**Action item:**
Scan the entries below. Report each line where the string "Klebeband" occurs.
** Opening Data shown block **
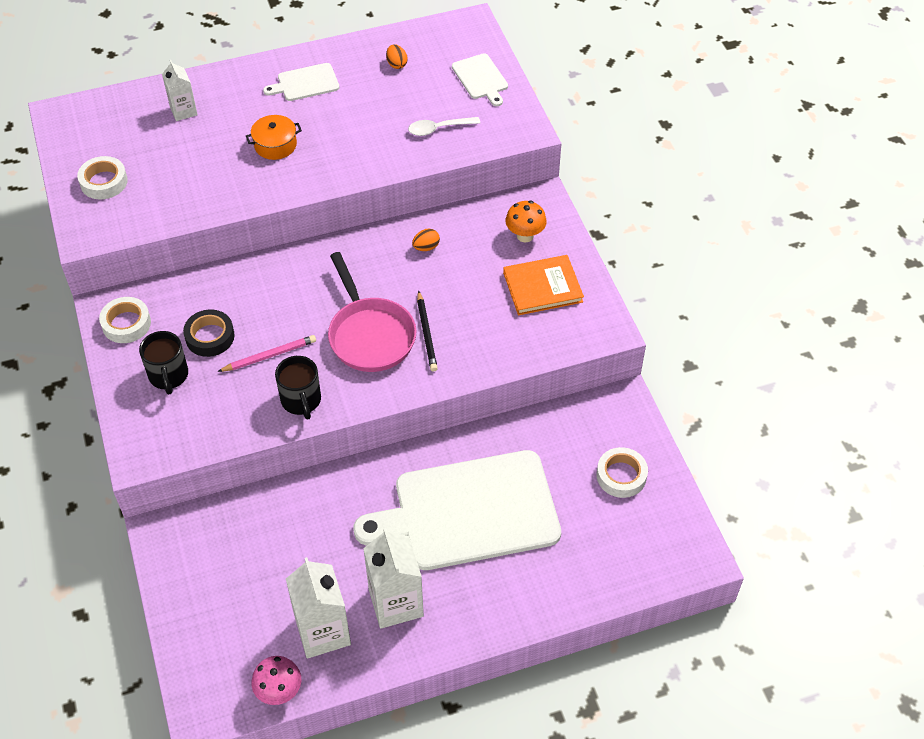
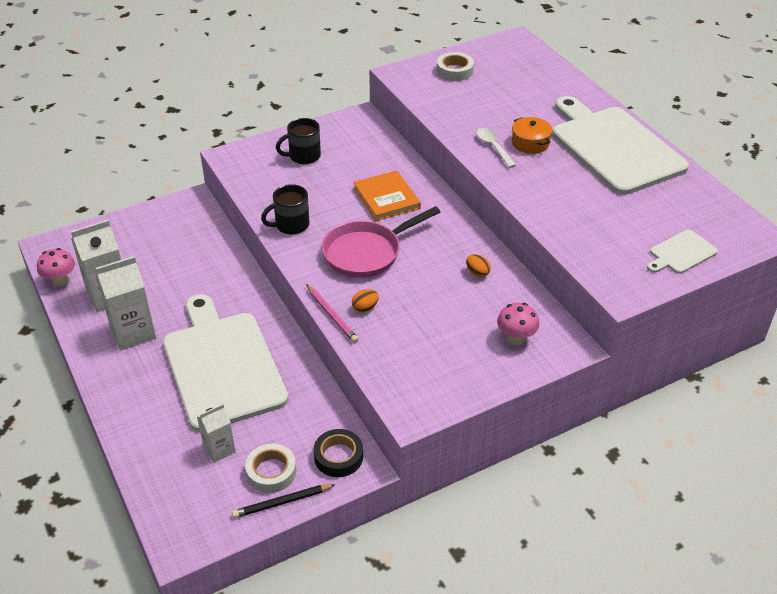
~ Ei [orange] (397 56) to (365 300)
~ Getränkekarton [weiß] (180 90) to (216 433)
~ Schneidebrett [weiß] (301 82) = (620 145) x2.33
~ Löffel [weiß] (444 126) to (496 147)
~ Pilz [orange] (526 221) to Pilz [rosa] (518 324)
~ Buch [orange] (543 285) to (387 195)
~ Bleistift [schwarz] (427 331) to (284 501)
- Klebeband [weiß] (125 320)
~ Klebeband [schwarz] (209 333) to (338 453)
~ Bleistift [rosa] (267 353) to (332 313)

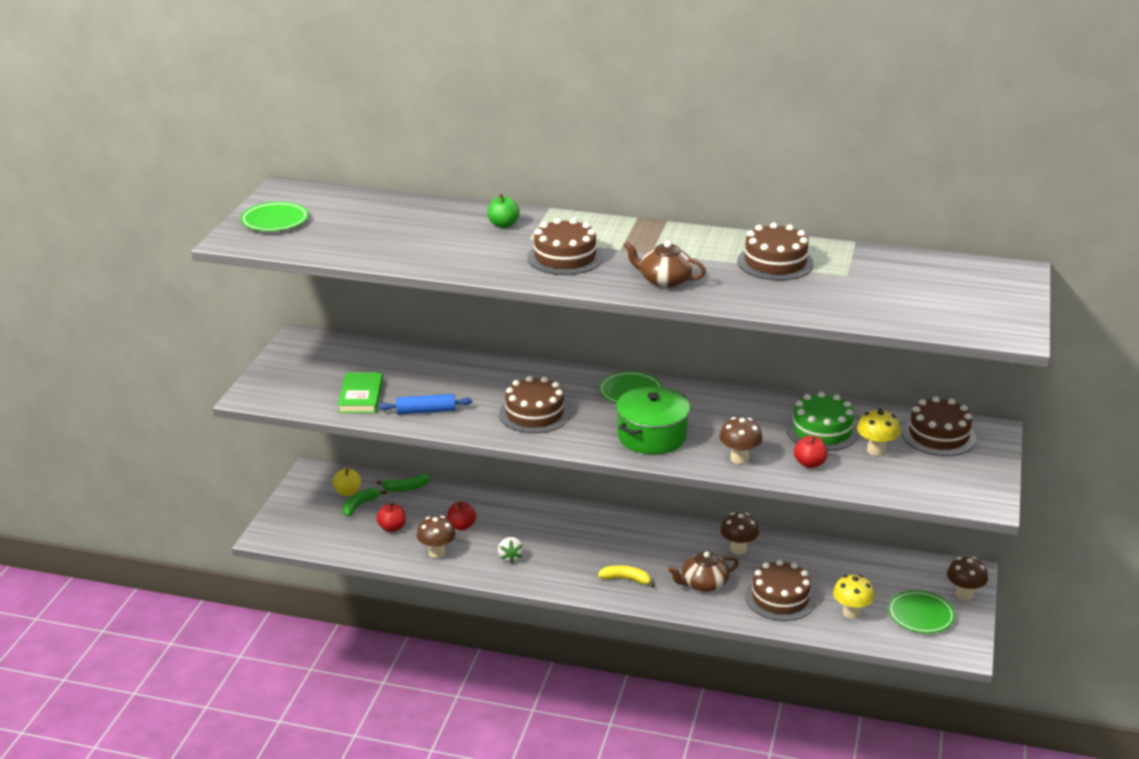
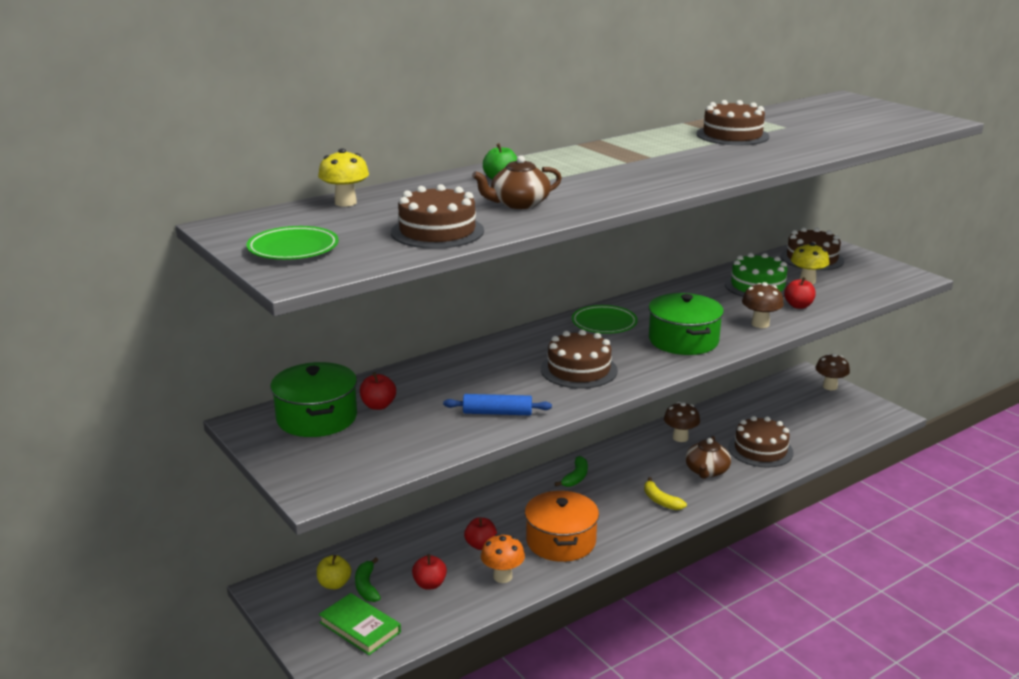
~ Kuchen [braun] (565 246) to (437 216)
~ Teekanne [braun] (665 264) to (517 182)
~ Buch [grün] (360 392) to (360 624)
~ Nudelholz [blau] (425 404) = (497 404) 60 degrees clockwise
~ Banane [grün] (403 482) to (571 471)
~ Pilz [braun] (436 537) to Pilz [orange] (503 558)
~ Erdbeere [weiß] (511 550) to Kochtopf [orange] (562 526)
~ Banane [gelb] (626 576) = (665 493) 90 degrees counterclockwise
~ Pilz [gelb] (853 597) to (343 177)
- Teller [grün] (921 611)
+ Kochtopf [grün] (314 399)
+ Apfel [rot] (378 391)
** Closing Data shown block **
**Answer space:**
- Klebeband [weiß] (125 320)
~ Klebeband [schwarz] (209 333) to (338 453)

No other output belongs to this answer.